§ Problem to work on: Copy out, without any change, the lines of the material running from the one containing "7 (34, 316)" through the one containing "Name (162, 20)", with both of those lines included.

--- START Information shown ---

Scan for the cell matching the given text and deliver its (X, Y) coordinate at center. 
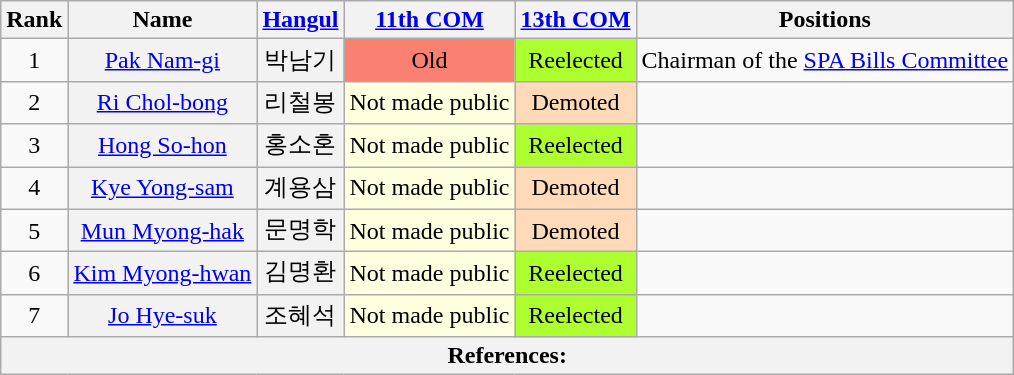
7 (34, 316)
Hong So-hon (162, 146)
Kim Myong-hwan (162, 274)
3 (34, 146)
4 (34, 188)
계용삼 (300, 188)
조혜석 (300, 316)
Jo Hye-suk (162, 316)
11th COM (430, 20)
2 (34, 102)
홍소혼 (300, 146)
Hangul (300, 20)
13th COM (576, 20)
Ri Chol-bong (162, 102)
리철봉 (300, 102)
References: (508, 356)
Name (162, 20)
Kye Yong-sam (162, 188)
Rank (34, 20)
박남기 (300, 60)
Mun Myong-hak (162, 230)
Old (430, 60)
5 (34, 230)
Chairman of the SPA Bills Committee (825, 60)
Pak Nam-gi (162, 60)
6 (34, 274)
김명환 (300, 274)
1 (34, 60)
Positions (825, 20)
문명학 (300, 230)
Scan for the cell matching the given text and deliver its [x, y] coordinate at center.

--- END Information shown ---

§ Solution to this task:
7 (34, 316)
Hong So-hon (162, 146)
Kim Myong-hwan (162, 274)
3 (34, 146)
4 (34, 188)
계용삼 (300, 188)
조혜석 (300, 316)
Jo Hye-suk (162, 316)
11th COM (430, 20)
2 (34, 102)
홍소혼 (300, 146)
Hangul (300, 20)
13th COM (576, 20)
Ri Chol-bong (162, 102)
리철봉 (300, 102)
References: (508, 356)
Name (162, 20)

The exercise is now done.